Beneath this line is the data. Output exactly the lines from the line with "gray rectangle: (113, 220)" to the line with "red semicircle: (109, 79)", both ends included, and nothing more.
-- Opening Marker --
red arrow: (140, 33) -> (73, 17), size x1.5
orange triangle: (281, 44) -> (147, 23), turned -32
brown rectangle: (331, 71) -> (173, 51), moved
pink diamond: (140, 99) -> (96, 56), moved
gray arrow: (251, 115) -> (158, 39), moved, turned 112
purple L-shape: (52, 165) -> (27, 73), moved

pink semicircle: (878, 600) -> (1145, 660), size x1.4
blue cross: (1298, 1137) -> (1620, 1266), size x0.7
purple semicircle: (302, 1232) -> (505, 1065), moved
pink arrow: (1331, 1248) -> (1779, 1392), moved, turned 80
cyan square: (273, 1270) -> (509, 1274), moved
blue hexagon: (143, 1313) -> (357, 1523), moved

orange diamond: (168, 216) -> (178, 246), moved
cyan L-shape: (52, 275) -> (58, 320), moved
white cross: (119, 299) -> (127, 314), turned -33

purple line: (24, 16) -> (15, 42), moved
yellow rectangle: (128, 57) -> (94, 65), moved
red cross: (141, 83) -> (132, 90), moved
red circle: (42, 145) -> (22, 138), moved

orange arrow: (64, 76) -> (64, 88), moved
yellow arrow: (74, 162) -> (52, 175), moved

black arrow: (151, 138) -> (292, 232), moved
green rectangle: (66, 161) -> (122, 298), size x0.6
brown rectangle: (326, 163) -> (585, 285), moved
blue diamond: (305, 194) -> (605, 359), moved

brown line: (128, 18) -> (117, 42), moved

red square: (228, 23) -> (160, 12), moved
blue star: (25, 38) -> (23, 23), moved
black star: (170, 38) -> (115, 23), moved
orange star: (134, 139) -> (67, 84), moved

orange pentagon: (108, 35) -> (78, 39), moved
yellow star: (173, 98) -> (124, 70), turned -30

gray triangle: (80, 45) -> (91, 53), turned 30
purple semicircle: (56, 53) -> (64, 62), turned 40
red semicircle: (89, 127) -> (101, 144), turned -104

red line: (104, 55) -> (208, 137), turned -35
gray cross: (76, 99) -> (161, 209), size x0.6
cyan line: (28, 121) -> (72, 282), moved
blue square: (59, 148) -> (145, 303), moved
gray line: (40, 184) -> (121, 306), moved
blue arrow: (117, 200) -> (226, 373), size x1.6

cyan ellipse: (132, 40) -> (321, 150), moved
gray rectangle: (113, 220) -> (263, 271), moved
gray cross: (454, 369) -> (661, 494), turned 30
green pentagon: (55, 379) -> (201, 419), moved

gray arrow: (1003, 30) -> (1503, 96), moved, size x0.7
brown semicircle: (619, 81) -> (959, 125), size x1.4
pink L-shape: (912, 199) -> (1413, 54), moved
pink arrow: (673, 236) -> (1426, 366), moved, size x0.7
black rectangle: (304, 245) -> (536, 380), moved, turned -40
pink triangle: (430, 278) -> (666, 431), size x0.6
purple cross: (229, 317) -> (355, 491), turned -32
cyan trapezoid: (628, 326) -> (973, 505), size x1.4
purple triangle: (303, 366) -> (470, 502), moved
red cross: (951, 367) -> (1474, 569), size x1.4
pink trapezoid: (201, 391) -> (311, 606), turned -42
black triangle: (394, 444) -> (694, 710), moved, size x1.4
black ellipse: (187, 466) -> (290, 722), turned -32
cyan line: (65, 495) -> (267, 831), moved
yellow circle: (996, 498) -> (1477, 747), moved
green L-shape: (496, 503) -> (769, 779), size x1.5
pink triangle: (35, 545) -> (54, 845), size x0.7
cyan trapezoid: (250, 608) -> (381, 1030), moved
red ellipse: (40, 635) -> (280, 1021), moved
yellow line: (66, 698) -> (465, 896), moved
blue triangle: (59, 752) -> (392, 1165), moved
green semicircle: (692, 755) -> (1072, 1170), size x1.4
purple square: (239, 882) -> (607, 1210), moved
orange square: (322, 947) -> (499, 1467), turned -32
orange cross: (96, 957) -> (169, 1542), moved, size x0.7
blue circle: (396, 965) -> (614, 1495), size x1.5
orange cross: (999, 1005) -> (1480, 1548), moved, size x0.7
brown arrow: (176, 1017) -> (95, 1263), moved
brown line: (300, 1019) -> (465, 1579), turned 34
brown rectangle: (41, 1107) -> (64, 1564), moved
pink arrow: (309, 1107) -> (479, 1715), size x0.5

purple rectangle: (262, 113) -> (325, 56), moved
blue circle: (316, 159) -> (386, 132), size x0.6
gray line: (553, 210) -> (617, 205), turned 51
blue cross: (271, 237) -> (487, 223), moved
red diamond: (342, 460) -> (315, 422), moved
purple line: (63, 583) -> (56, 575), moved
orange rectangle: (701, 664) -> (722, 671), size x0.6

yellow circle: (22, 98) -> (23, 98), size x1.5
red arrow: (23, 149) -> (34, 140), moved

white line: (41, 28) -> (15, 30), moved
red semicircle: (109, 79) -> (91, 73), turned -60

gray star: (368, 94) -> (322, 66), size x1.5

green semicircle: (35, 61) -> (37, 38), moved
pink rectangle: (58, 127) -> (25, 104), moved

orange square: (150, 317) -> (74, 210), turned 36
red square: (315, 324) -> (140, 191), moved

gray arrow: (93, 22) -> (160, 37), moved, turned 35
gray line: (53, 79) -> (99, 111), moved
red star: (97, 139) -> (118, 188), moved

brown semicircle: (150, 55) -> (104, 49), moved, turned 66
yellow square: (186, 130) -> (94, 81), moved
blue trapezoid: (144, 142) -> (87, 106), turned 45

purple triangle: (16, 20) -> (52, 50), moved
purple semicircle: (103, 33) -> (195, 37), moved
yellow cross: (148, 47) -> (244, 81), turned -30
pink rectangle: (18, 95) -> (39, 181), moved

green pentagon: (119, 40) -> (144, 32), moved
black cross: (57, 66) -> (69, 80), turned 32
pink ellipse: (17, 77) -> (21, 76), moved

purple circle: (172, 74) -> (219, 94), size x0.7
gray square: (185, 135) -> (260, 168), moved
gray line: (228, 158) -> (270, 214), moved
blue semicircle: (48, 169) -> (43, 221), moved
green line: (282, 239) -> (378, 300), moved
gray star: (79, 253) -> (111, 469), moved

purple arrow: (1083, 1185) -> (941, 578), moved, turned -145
-- Closing Marker --
• Response box:
gray rectangle: (113, 220) -> (263, 271), moved
gray cross: (454, 369) -> (661, 494), turned 30
green pentagon: (55, 379) -> (201, 419), moved

gray arrow: (1003, 30) -> (1503, 96), moved, size x0.7
brown semicircle: (619, 81) -> (959, 125), size x1.4
pink L-shape: (912, 199) -> (1413, 54), moved
pink arrow: (673, 236) -> (1426, 366), moved, size x0.7
black rectangle: (304, 245) -> (536, 380), moved, turned -40
pink triangle: (430, 278) -> (666, 431), size x0.6
purple cross: (229, 317) -> (355, 491), turned -32
cyan trapezoid: (628, 326) -> (973, 505), size x1.4
purple triangle: (303, 366) -> (470, 502), moved
red cross: (951, 367) -> (1474, 569), size x1.4
pink trapezoid: (201, 391) -> (311, 606), turned -42
black triangle: (394, 444) -> (694, 710), moved, size x1.4
black ellipse: (187, 466) -> (290, 722), turned -32
cyan line: (65, 495) -> (267, 831), moved
yellow circle: (996, 498) -> (1477, 747), moved
green L-shape: (496, 503) -> (769, 779), size x1.5
pink triangle: (35, 545) -> (54, 845), size x0.7
cyan trapezoid: (250, 608) -> (381, 1030), moved
red ellipse: (40, 635) -> (280, 1021), moved
yellow line: (66, 698) -> (465, 896), moved
blue triangle: (59, 752) -> (392, 1165), moved
green semicircle: (692, 755) -> (1072, 1170), size x1.4
purple square: (239, 882) -> (607, 1210), moved
orange square: (322, 947) -> (499, 1467), turned -32
orange cross: (96, 957) -> (169, 1542), moved, size x0.7
blue circle: (396, 965) -> (614, 1495), size x1.5
orange cross: (999, 1005) -> (1480, 1548), moved, size x0.7
brown arrow: (176, 1017) -> (95, 1263), moved
brown line: (300, 1019) -> (465, 1579), turned 34
brown rectangle: (41, 1107) -> (64, 1564), moved
pink arrow: (309, 1107) -> (479, 1715), size x0.5

purple rectangle: (262, 113) -> (325, 56), moved
blue circle: (316, 159) -> (386, 132), size x0.6
gray line: (553, 210) -> (617, 205), turned 51
blue cross: (271, 237) -> (487, 223), moved
red diamond: (342, 460) -> (315, 422), moved
purple line: (63, 583) -> (56, 575), moved
orange rectangle: (701, 664) -> (722, 671), size x0.6

yellow circle: (22, 98) -> (23, 98), size x1.5
red arrow: (23, 149) -> (34, 140), moved

white line: (41, 28) -> (15, 30), moved
red semicircle: (109, 79) -> (91, 73), turned -60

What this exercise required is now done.